▶ Provided entries
- - - - -

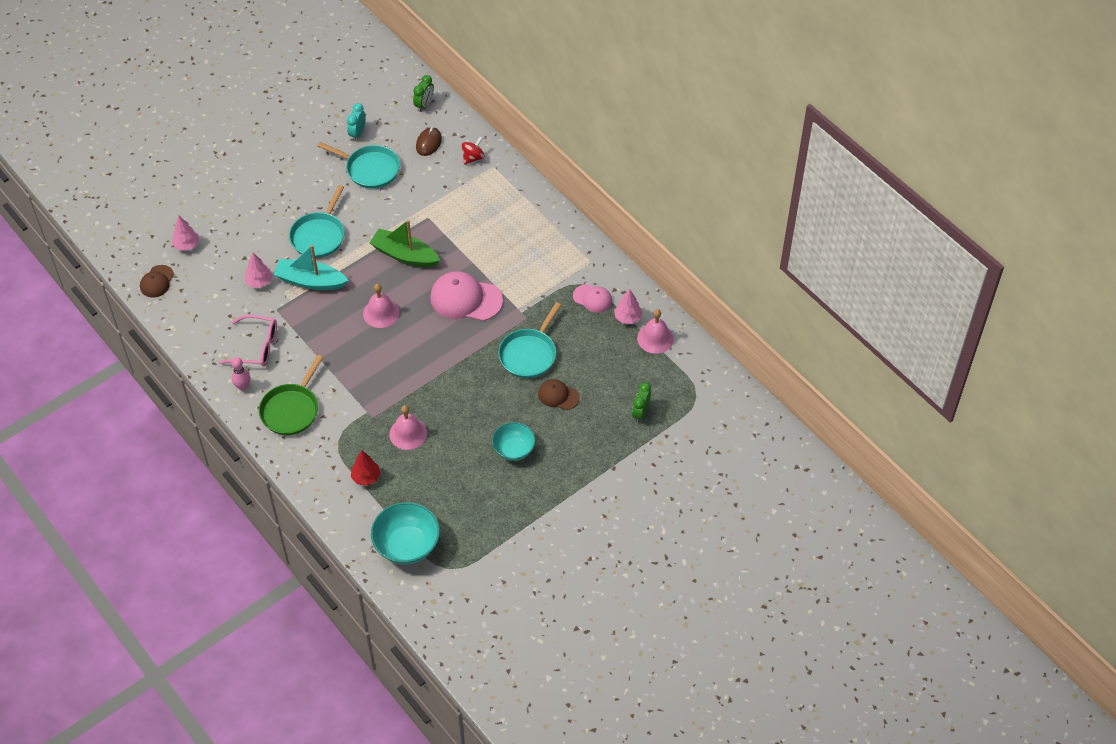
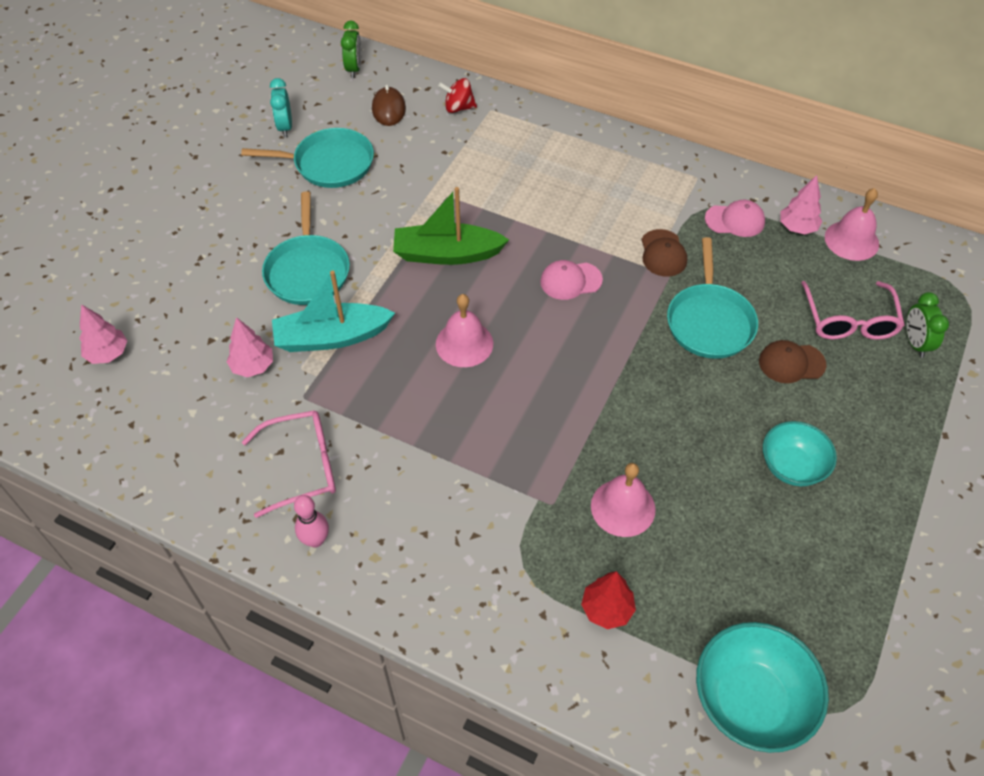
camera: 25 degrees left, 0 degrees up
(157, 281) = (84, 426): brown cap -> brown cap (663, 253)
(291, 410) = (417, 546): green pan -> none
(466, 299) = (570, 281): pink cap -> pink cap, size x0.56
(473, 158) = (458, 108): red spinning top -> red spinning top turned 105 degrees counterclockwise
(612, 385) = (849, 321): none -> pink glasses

- - - - -

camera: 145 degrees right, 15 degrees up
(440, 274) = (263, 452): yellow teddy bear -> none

- - - - -

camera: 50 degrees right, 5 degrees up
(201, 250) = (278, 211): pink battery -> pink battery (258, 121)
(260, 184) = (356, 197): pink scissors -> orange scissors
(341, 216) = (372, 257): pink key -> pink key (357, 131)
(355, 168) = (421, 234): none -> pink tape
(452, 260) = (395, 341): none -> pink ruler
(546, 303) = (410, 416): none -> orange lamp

- - - - -

▶ Exercise objective
Return, word for word, the lines of the data above from the line with "camera: 25 degrees left, 0 degrees up" through the line with "(612, 385) = (849, 321): none -> pink glasses", inclusive.

▶ Task answer
camera: 25 degrees left, 0 degrees up
(157, 281) = (84, 426): brown cap -> brown cap (663, 253)
(291, 410) = (417, 546): green pan -> none
(466, 299) = (570, 281): pink cap -> pink cap, size x0.56
(473, 158) = (458, 108): red spinning top -> red spinning top turned 105 degrees counterclockwise
(612, 385) = (849, 321): none -> pink glasses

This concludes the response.